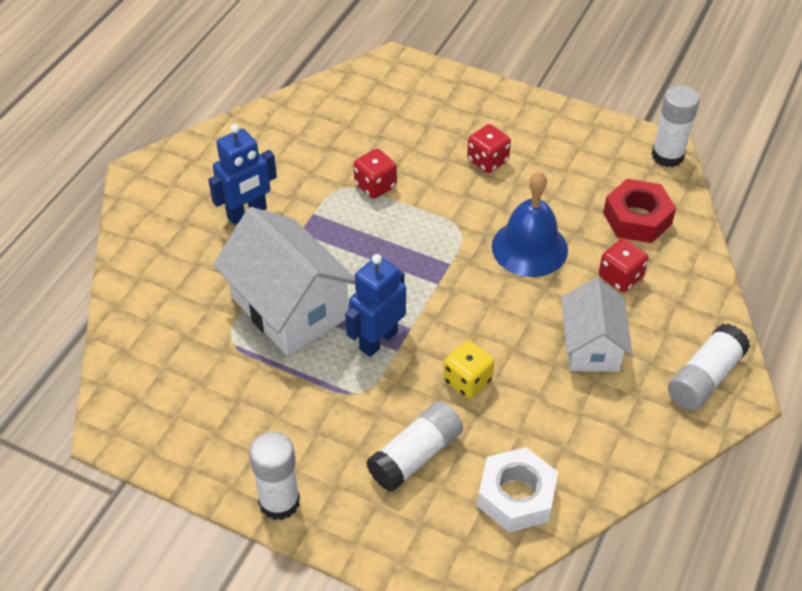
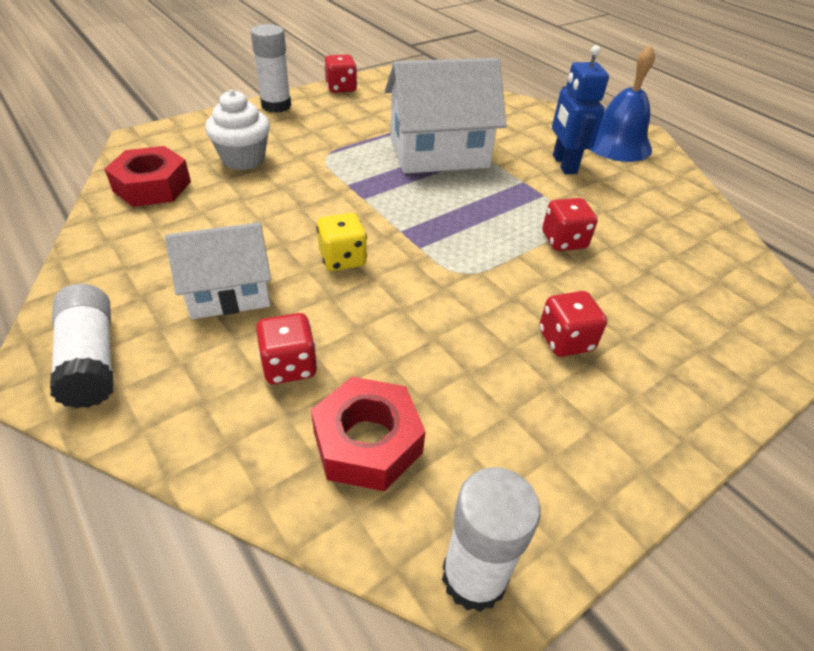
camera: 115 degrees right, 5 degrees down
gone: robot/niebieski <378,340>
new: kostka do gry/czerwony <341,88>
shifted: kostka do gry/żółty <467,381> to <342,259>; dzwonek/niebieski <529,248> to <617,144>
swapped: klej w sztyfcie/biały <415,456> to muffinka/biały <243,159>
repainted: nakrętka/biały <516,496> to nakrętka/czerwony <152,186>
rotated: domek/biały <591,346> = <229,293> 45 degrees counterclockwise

→ PROBLEM
All lines from the one containing "repainted: nakrętka/biały <516,496>" through the end of the data, and no others, are to be given again word for word.

→ SOLUTION TO THIS TASK
repainted: nakrętka/biały <516,496> to nakrętka/czerwony <152,186>
rotated: domek/biały <591,346> = <229,293> 45 degrees counterclockwise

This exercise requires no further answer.